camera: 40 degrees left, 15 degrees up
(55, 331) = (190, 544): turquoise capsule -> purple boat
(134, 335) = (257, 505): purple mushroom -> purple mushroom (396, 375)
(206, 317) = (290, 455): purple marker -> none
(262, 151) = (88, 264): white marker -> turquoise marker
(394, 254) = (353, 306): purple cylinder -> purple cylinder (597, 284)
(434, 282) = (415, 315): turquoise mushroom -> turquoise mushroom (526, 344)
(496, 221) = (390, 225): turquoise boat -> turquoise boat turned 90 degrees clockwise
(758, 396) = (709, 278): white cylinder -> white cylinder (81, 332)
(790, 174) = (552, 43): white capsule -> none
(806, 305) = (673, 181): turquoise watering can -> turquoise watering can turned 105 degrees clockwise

——————

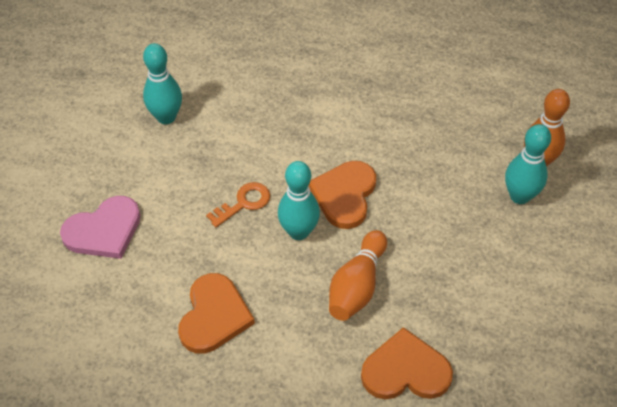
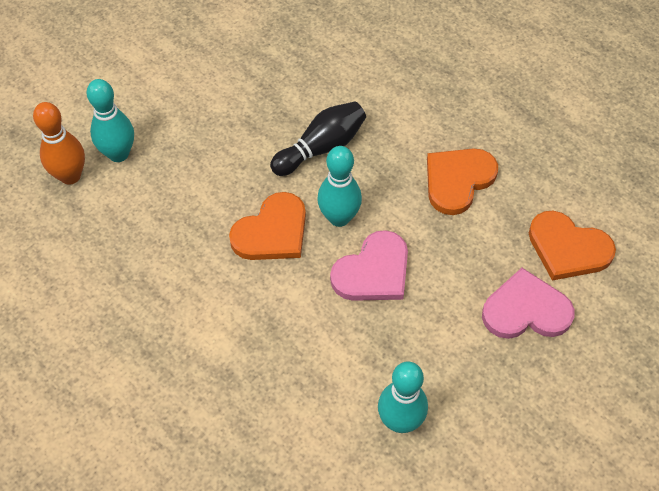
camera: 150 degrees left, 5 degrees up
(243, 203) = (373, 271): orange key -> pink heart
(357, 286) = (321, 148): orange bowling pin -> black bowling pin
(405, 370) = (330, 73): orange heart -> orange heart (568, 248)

——————

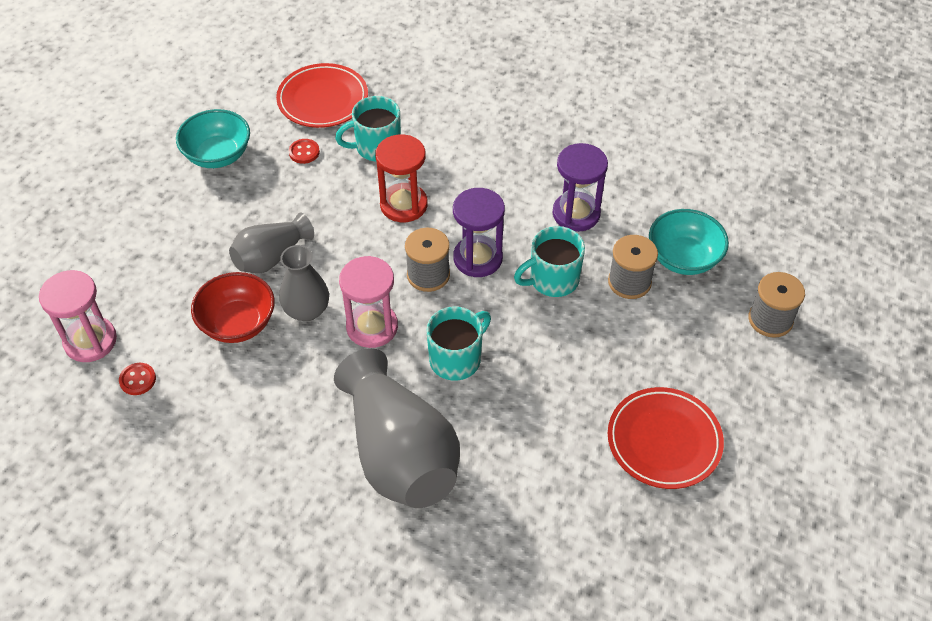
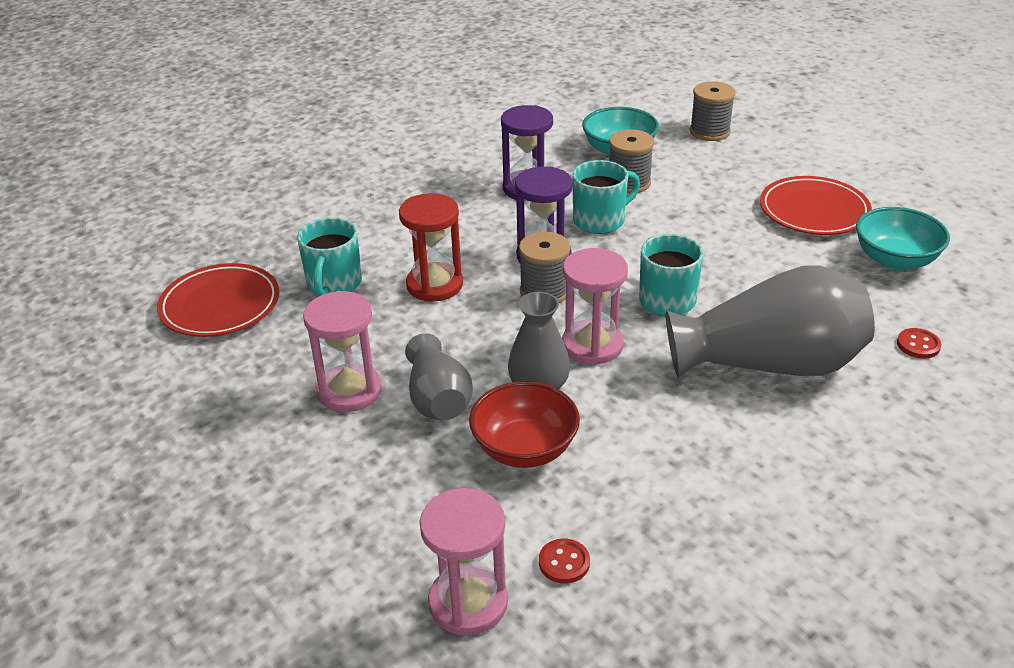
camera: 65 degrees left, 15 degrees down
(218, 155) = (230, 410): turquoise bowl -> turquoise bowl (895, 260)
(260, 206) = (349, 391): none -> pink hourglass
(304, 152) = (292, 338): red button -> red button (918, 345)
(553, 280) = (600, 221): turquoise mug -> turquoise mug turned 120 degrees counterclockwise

——————

▸ What the exercise asks
In the entries above, find each line that has the word "orange". Copy it.

▸ Expected output
(243, 203) = (373, 271): orange key -> pink heart
(357, 286) = (321, 148): orange bowling pin -> black bowling pin
(405, 370) = (330, 73): orange heart -> orange heart (568, 248)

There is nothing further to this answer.